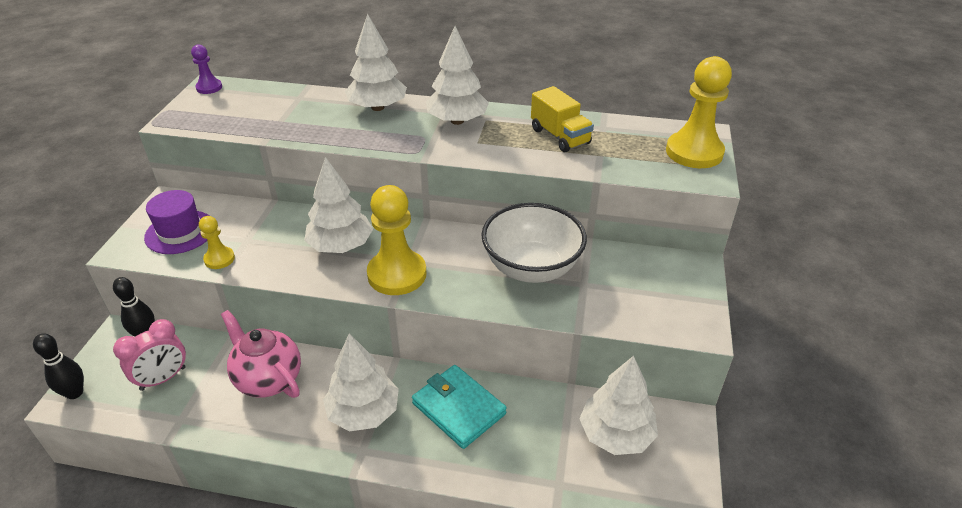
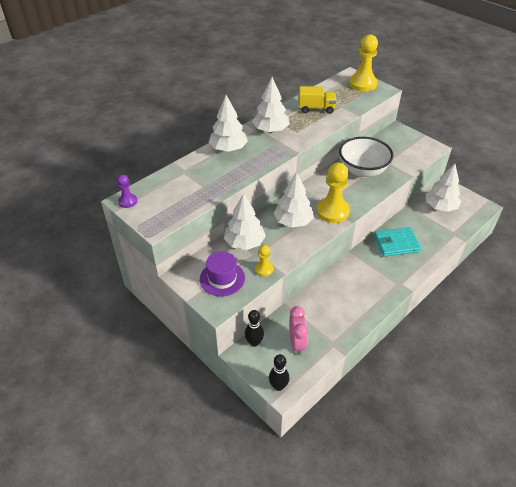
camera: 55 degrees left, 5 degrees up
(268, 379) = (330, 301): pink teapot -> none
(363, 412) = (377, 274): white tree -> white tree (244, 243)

********

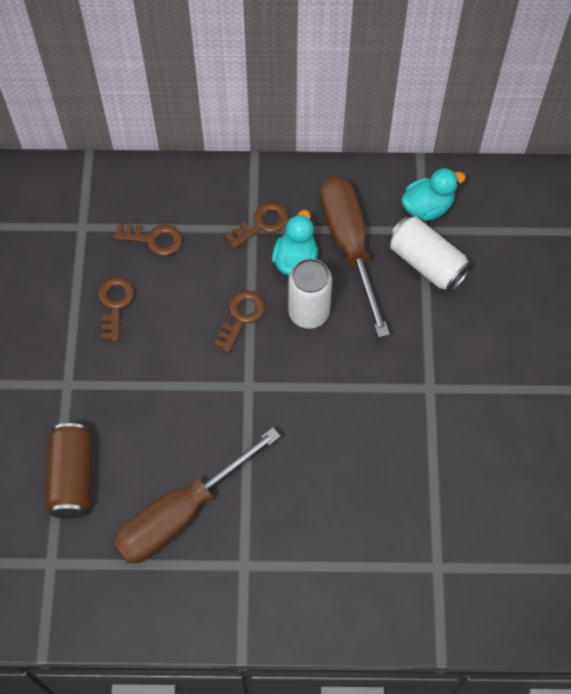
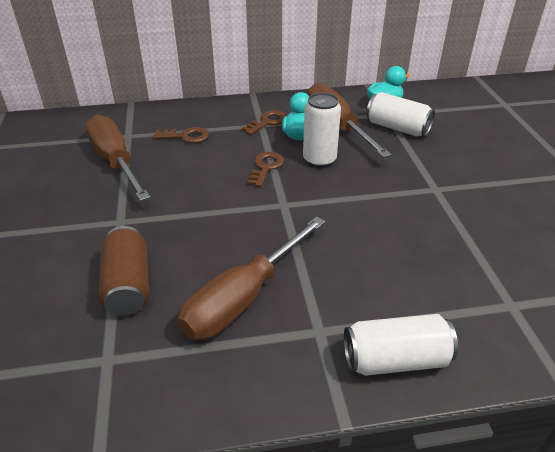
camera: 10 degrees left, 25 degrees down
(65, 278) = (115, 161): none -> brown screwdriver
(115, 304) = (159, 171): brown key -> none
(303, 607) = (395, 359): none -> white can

********

■ Exercise aim
Copy out the lines above exactly, beginning at the one that contains "camera: 55 degrees left, 5 degrees up" and ending at the one that contains "(363, 412) = (377, 274): white".

■ The answer
camera: 55 degrees left, 5 degrees up
(268, 379) = (330, 301): pink teapot -> none
(363, 412) = (377, 274): white tree -> white tree (244, 243)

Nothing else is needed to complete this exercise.